▶ _Supplied information_:
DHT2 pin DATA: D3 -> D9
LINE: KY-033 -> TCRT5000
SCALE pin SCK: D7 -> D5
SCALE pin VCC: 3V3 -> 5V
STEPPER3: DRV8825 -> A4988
* * *
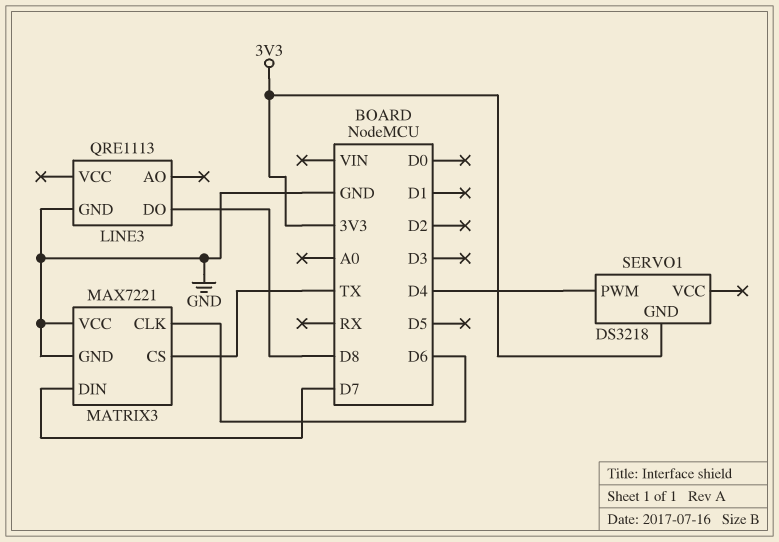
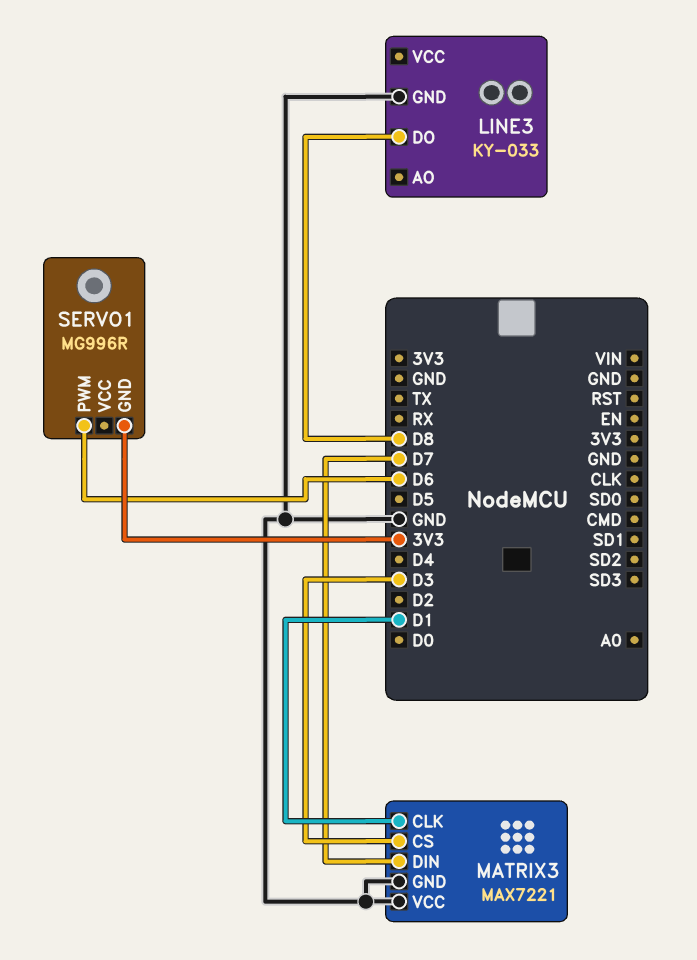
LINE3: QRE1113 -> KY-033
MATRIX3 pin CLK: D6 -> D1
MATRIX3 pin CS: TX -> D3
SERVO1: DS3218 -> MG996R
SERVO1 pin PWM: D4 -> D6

▶ _How to complete this task_:
Copy only this part of the entries above: the line with "LINE: KY-033 -> TCRT5000", the line with "STEPPER3: DRV8825 -> A4988", and the lines between, all exactly as written.

▶ _Result of this exercise_:
LINE: KY-033 -> TCRT5000
SCALE pin SCK: D7 -> D5
SCALE pin VCC: 3V3 -> 5V
STEPPER3: DRV8825 -> A4988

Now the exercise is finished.